▸ **AIM OF THE EXERCISE**
Pull out every line of the records that contains the string "building", and copy each one in full.

----

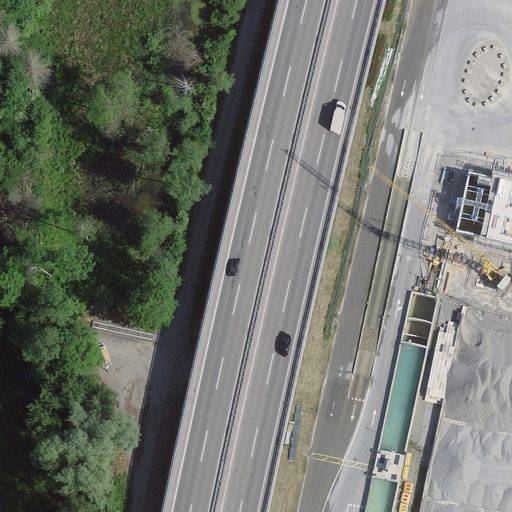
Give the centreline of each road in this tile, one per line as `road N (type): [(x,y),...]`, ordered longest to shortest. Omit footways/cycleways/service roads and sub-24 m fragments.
road 1 (motorway): [(305,0),(188,511)]
road 2 (motorway): [(238,511),(355,0)]
road 3 (track): [(260,0),(145,511)]
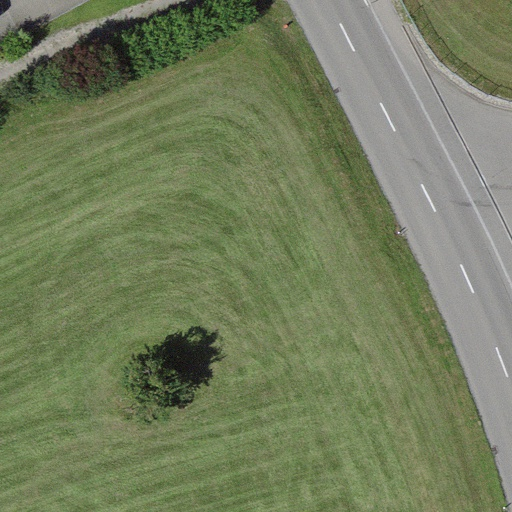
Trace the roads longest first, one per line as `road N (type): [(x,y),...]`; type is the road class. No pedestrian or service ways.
road 1 (tertiary): [(330,0),(449,231)]
road 2 (tertiary): [(449,231),(511,386)]
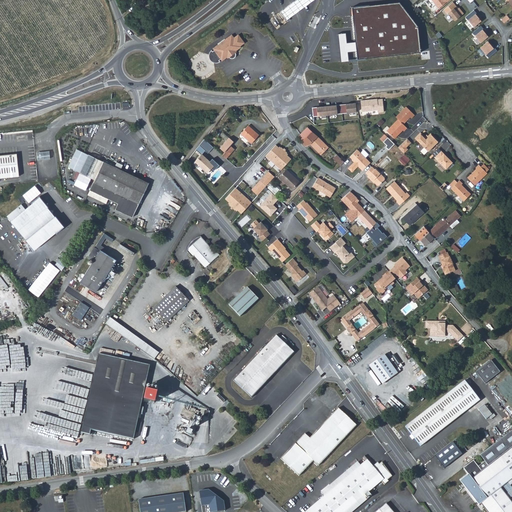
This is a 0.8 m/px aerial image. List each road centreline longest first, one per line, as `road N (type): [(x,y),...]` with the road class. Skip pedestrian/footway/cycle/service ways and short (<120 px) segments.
road 1 (unclassified): [(224,458),(0,492)]
road 2 (residential): [(199,196),(333,362)]
road 3 (residential): [(333,362),(441,511)]
road 4 (residential): [(283,107),(303,153),(371,199),(397,235)]
road 5 (residential): [(397,235),(347,281),(288,227)]
road 6 (unclassified): [(333,362),(267,431),(224,458)]
road 7 (unclassified): [(199,196),(162,247),(99,217)]
road 8 (residential): [(397,235),(482,334)]
road 9 (tertiary): [(299,93),(426,79)]
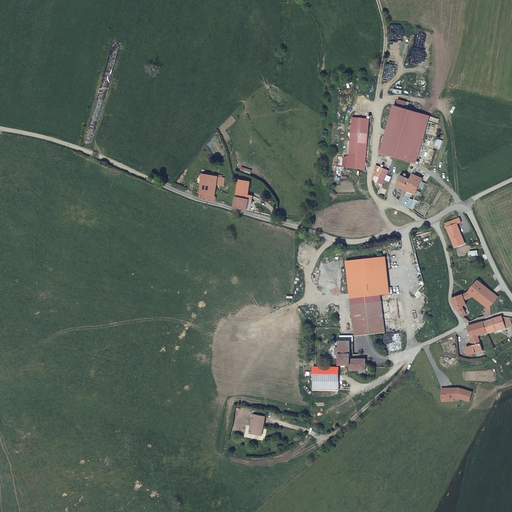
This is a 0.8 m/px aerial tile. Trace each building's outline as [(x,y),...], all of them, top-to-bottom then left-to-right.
[(426,114),(390,104),(378,152),(414,162),(426,114)] [(363,170),(366,118),(349,117),(347,169),(363,170)] [(388,170),(376,165),(378,175),(378,182),(378,183),(382,184),(388,170)] [(415,194),(419,185),(422,177),(412,173),(409,179),(400,175),(395,187),(415,194)] [(201,174),(200,197),(200,199),(206,199),(216,199),(216,195),(212,194),(212,190),(216,190),(217,186),(217,175),(201,174)] [(247,191),(248,188),(249,176),(238,176),(234,201),(247,203),(249,192),(247,191)] [(387,257),(347,261),(354,323),(385,319),(382,295),(391,294),(387,257)] [(488,309),(490,307),(494,300),(498,296),(477,280),(468,291),(472,296),(485,307),(488,309)] [(468,291),(462,295),(464,301),(472,296),(468,291)] [(462,295),(450,299),(455,311),(461,316),(466,313),(462,307),(466,305),(464,301),(462,295)] [(488,309),(485,307),(480,317),(490,314),(490,307),(488,309)] [(483,322),(486,335),(492,333),(505,328),(502,317),(501,316),(489,320),(483,322)] [(502,317),(505,328),(511,326),(509,319),(502,317)] [(355,335),(386,332),(385,319),(354,323),(355,335)] [(472,348),(471,349),(466,350),(469,357),(477,355),(477,353),(483,351),(479,337),(486,335),(483,322),(468,326),(473,343),(471,344),(472,348)] [(352,367),(365,367),(365,360),(349,360),(350,355),(350,336),(339,336),(339,348),(339,355),(339,365),(352,365),(352,367)] [(336,367),(312,367),(311,376),(311,382),(336,382),(336,367)] [(336,382),(311,382),(311,391),(336,392),(336,382)] [(449,399),(460,398),(470,401),(473,392),(460,388),(442,389),(443,401),(449,401),(449,399)] [(252,416),(250,427),(260,430),(261,428),(263,428),(264,419),(252,416)] [(260,430),(250,427),(249,434),(259,437),(260,430)]
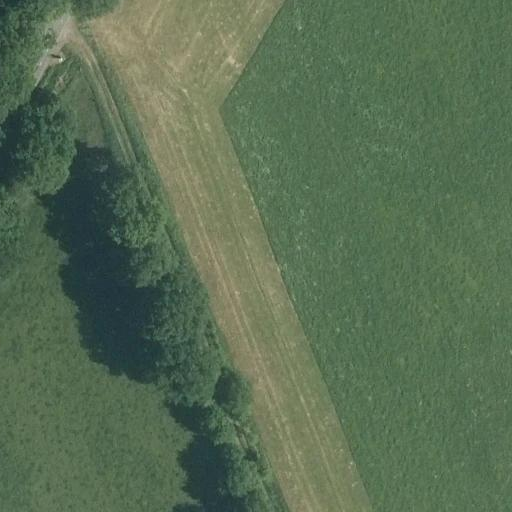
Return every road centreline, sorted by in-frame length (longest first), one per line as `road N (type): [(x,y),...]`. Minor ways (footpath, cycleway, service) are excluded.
road 1 (track): [(269,511),(119,123),(82,49),(55,23)]
road 2 (tertiary): [(0,135),(67,0)]
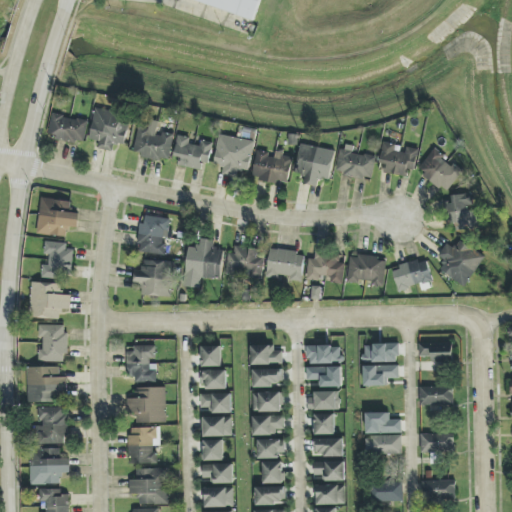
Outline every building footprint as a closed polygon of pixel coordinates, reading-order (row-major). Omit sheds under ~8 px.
[(189,0),(255,20),(260,0),(189,0)] [(90,140),(100,142),(98,149),(112,152),(114,143),(125,145),(131,116),(96,109),(90,140)] [(84,144),(88,121),(52,114),(49,133),(57,135),(56,139),(84,144)] [(174,136),(157,133),(159,122),(150,120),(148,130),(139,128),(134,155),(169,162),(174,136)] [(202,170),(203,163),(209,164),(213,143),(201,141),(200,146),(189,144),(190,138),(178,136),(175,156),(181,157),(179,166),(202,170)] [(215,166),(224,167),(223,175),(249,179),(254,140),(219,136),(215,166)] [(418,149),(403,147),(404,146),(383,143),(380,173),(407,176),(407,170),(416,171),(418,149)] [(372,181),(377,158),(353,152),(354,147),(343,144),(337,173),(372,181)] [(335,150),(300,145),(296,175),(306,176),(305,184),(318,186),(319,179),(330,180),(335,150)] [(462,172),(442,157),(444,155),(435,148),(418,171),(447,193),(462,172)] [(293,156),(272,153),(258,151),(253,180),(288,186),(293,156)] [(478,208),(475,208),(473,193),(447,197),(451,230),(480,226),(478,208)] [(79,213),(70,213),(71,202),(41,198),(37,234),(68,237),(69,227),(77,228),(79,213)] [(164,255),(166,238),(168,238),(170,219),(143,216),(139,252),(164,255)] [(220,279),(224,249),(214,248),(215,240),(200,239),(199,248),(189,247),(187,269),(199,271),(198,277),(220,279)] [(485,256),(460,241),(455,249),(446,243),(439,256),(446,260),(440,270),(466,287),(485,256)] [(42,277),(72,279),(73,250),(67,249),(67,243),(45,242),(45,255),(50,256),(49,265),(43,265),(42,277)] [(264,258),(258,258),(259,249),(235,246),(234,254),(228,253),(226,275),(262,278),(264,258)] [(302,282),(305,253),(270,250),(267,278),(279,279),(279,275),(290,276),(290,281),(302,282)] [(307,280),(320,281),(320,276),(331,276),(331,283),(342,284),(344,255),(316,254),(315,259),(309,259),(307,280)] [(347,282),(360,284),(361,283),(384,286),(387,260),(351,255),(347,282)] [(398,290),(432,283),(428,260),(393,268),(398,290)] [(134,288),(142,288),(142,296),(172,297),(173,261),(143,261),(143,271),(135,271),(134,288)] [(60,319),(61,309),(70,310),(71,296),(56,295),(56,284),(32,282),(30,318),(60,319)] [(67,326),(40,325),(39,337),(44,337),(43,351),(40,351),(40,362),(67,362),(67,326)] [(432,357),(432,362),(453,362),(453,344),(420,343),(420,356),(432,357)] [(284,364),(283,351),(275,351),(275,345),(252,346),(252,365),(284,364)] [(399,345),(365,345),(365,362),(399,362),(399,345)] [(156,346),(134,346),(134,351),(127,351),(128,378),(135,378),(135,383),(157,382),(157,370),(150,370),(150,359),(156,359),(156,346)] [(222,346),(202,347),(203,367),(222,367),(222,346)] [(308,346),(309,364),(342,363),(342,346),(308,346)] [(365,387),(388,386),(388,379),(400,378),(399,365),(364,366),(365,387)] [(28,401),(68,400),(67,377),(60,378),(60,367),(27,368),(28,401)] [(343,387),(342,367),(307,368),(308,380),(319,380),(319,387),(343,387)] [(253,370),(254,387),(284,386),(283,369),(253,370)] [(228,388),(227,370),(201,371),(201,389),(228,388)] [(420,387),(421,406),(454,405),(453,386),(420,387)] [(135,388),(136,399),(126,399),(127,413),(137,412),(138,424),(167,423),(166,387),(135,388)] [(281,393),(253,392),(253,412),(281,412),(281,393)] [(311,392),(312,411),(340,410),(339,392),(311,392)] [(232,413),(232,394),(201,394),(202,408),(211,408),(211,414),(232,413)] [(67,444),(68,408),(39,407),(38,421),(40,421),(40,444),(67,444)] [(367,414),(367,434),(402,433),(402,420),(390,420),(390,413),(367,414)] [(336,435),(335,415),(315,415),(315,435),(336,435)] [(285,429),(284,416),(253,417),(254,436),(277,435),(277,430),(285,429)] [(204,437),(233,436),(232,417),(204,418),(204,437)] [(160,428),(129,428),(130,464),(156,464),(156,446),(161,446),(160,428)] [(422,435),(422,453),(454,452),(454,434),(422,435)] [(366,436),(366,455),(403,455),(402,436),(366,436)] [(314,439),(314,456),(344,455),(344,439),(314,439)] [(224,441),(204,440),(204,461),(224,461),(224,441)] [(259,440),(259,458),(285,457),(285,440),(259,440)] [(60,449),(31,449),(32,485),(61,484),(61,473),(70,473),(70,456),(61,456),(60,449)] [(263,462),(264,484),(284,484),(283,462),(263,462)] [(345,462),(315,463),(315,475),(323,475),(323,481),(346,481),(345,462)] [(234,484),(234,464),(203,465),(203,479),(211,478),(211,484),(234,484)] [(137,469),(137,480),(130,480),(129,493),(139,494),(139,505),(168,505),(169,469),(137,469)] [(456,481),(424,481),(424,499),(456,499),(456,481)] [(403,502),(403,482),(372,482),(372,502),(403,502)] [(346,486),(316,485),(316,505),(346,505),(346,486)] [(256,504),(286,504),(286,487),(256,488),(256,504)] [(234,488),(204,488),(204,508),(234,507),(234,488)] [(69,511),(70,491),(40,490),(40,501),(47,501),(46,511),(69,511)]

----

▸ **TASK ANSWER**
This is a 0.8 m/px aerial tile. Trace each building's outline as [(x,y),...], all of them, top-to-bottom then left-to-right.
Outline every building footprint as a closed polygon of pixel coordinates, reading-order (row-major). Omit sheds under ~8 px.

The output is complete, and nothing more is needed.